Each record is to be copied exactly, with its pictures left behind.
▬▬▬▬▬▬
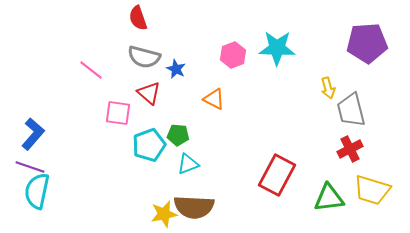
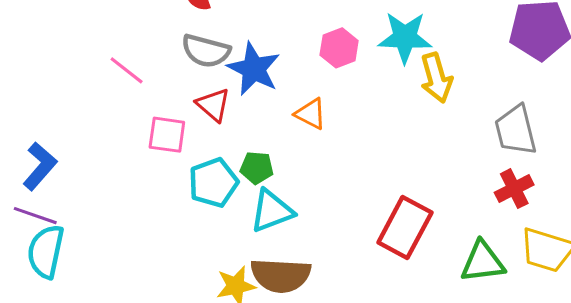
blue star: (176, 69) -> (254, 69), size x1.8
yellow arrow: (328, 88) -> (436, 78), moved, size x1.5
cyan triangle: (188, 164) -> (272, 211), size x1.4

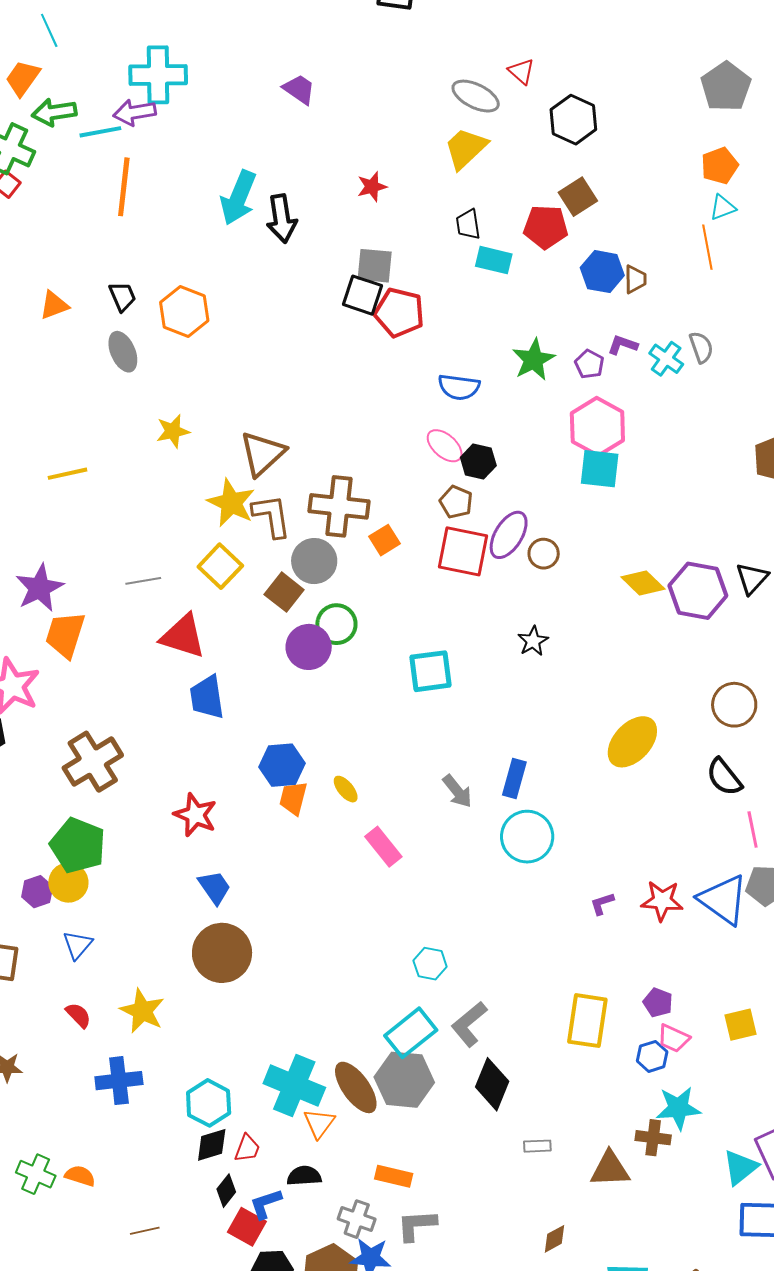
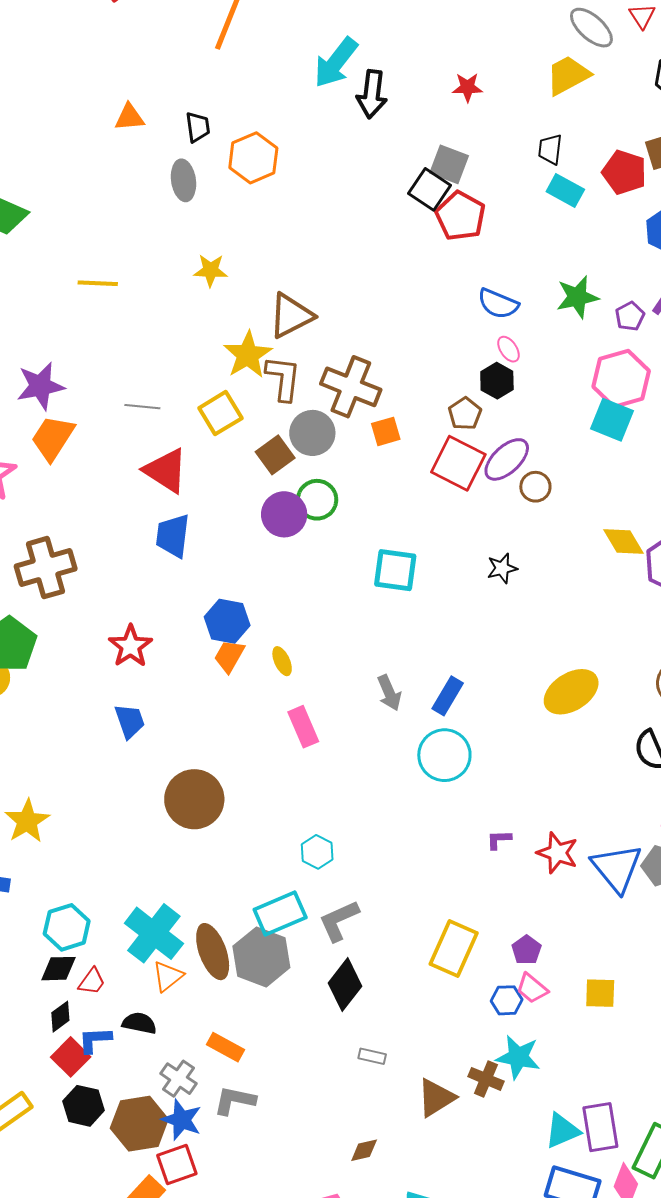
pink ellipse: (445, 446) -> (508, 349), moved, size x0.7
brown circle: (222, 953) -> (194, 799), moved
brown triangle: (610, 1169) -> (436, 1098), turned -45

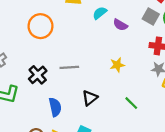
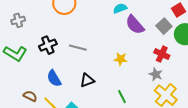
purple semicircle: (120, 25) -> (135, 25), size x1.5
blue semicircle: (55, 107) -> (54, 78), turned 144

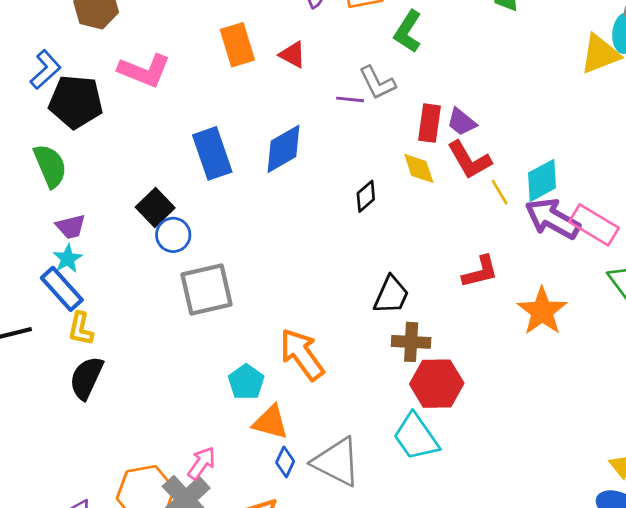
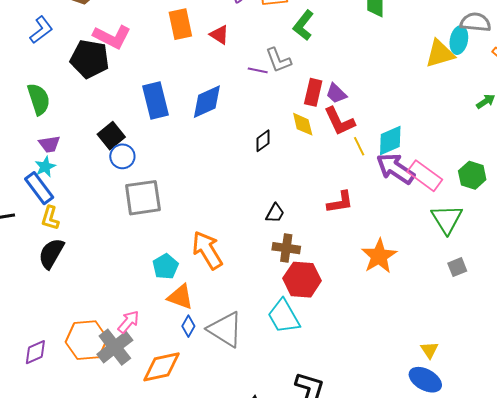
black pentagon: (76, 102) -> (90, 59), moved
black trapezoid: (391, 295) -> (275, 213), size x0.7
orange star: (542, 311) -> (379, 256), moved

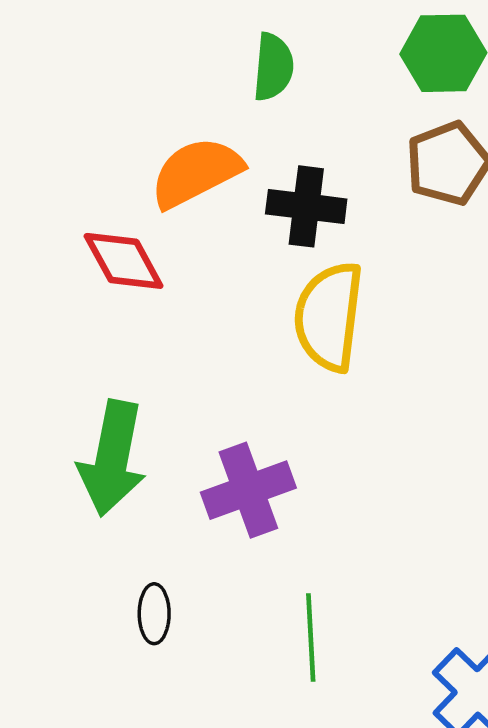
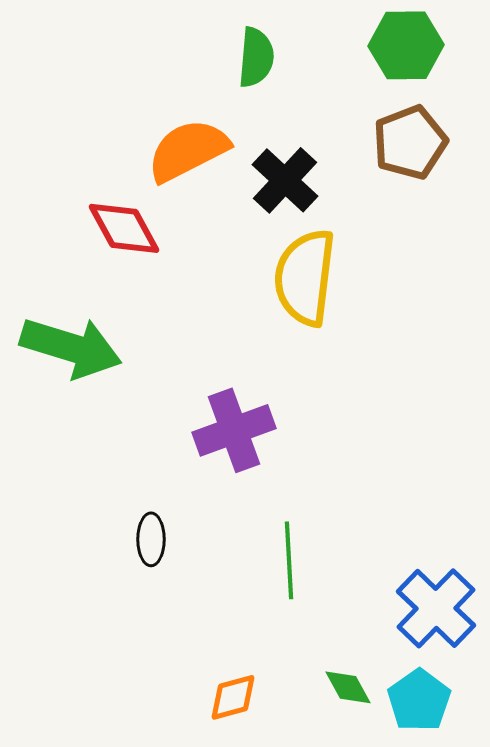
black cross: (306, 206) -> (285, 180), turned 36
green arrow: (112, 458) -> (71, 347), moved, turned -84

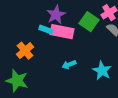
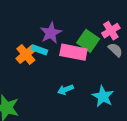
pink rectangle: (62, 32) -> (73, 52), moved
orange cross: (25, 51) -> (26, 54), moved

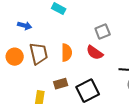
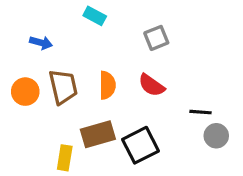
gray square: (103, 32) -> (156, 38), moved
brown rectangle: (61, 84) -> (98, 134), size x1.5

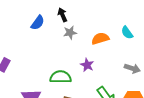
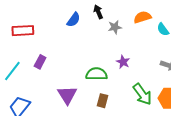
gray star: (70, 33) -> (115, 27), moved
orange semicircle: (100, 39) -> (142, 17), moved

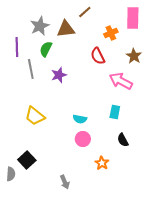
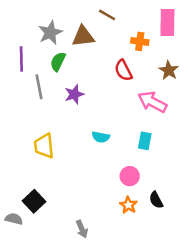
brown line: (85, 12) -> (107, 15), turned 72
orange cross: (111, 33) -> (140, 41), turned 32
yellow trapezoid: (35, 116) -> (44, 146), turned 45
cyan semicircle: (80, 119) -> (101, 137), moved
pink circle: (83, 139) -> (130, 176), moved
black semicircle: (123, 140) -> (156, 200), moved
gray semicircle: (11, 174) -> (14, 219), turned -80

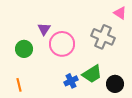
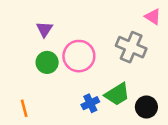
purple triangle: (44, 29) -> (45, 29), moved
green circle: (24, 49) -> (47, 62), moved

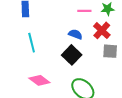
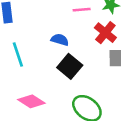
blue semicircle: (75, 34) -> (60, 40), moved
▬▬▬▬▬▬
• Response to the task
blue star: (176, 69) -> (254, 69), size x1.8
yellow arrow: (328, 88) -> (436, 78), moved, size x1.5
cyan triangle: (188, 164) -> (272, 211), size x1.4

pink ellipse: (445, 446) -> (508, 349), moved, size x0.7
brown circle: (222, 953) -> (194, 799), moved
brown triangle: (610, 1169) -> (436, 1098), turned -45

purple semicircle: (120, 25) -> (135, 25), size x1.5
blue semicircle: (55, 107) -> (54, 78), turned 144

black pentagon: (76, 102) -> (90, 59), moved
black trapezoid: (391, 295) -> (275, 213), size x0.7
orange star: (542, 311) -> (379, 256), moved

black cross: (306, 206) -> (285, 180), turned 36
green arrow: (112, 458) -> (71, 347), moved, turned -84

pink rectangle: (62, 32) -> (73, 52), moved
orange cross: (25, 51) -> (26, 54), moved

gray square: (103, 32) -> (156, 38), moved
brown rectangle: (61, 84) -> (98, 134), size x1.5

gray star: (70, 33) -> (115, 27), moved
orange semicircle: (100, 39) -> (142, 17), moved

brown line: (85, 12) -> (107, 15), turned 72
orange cross: (111, 33) -> (140, 41), turned 32
yellow trapezoid: (35, 116) -> (44, 146), turned 45
cyan semicircle: (80, 119) -> (101, 137), moved
pink circle: (83, 139) -> (130, 176), moved
black semicircle: (123, 140) -> (156, 200), moved
gray semicircle: (11, 174) -> (14, 219), turned -80

purple triangle: (44, 29) -> (45, 29), moved
green circle: (24, 49) -> (47, 62), moved

blue semicircle: (75, 34) -> (60, 40), moved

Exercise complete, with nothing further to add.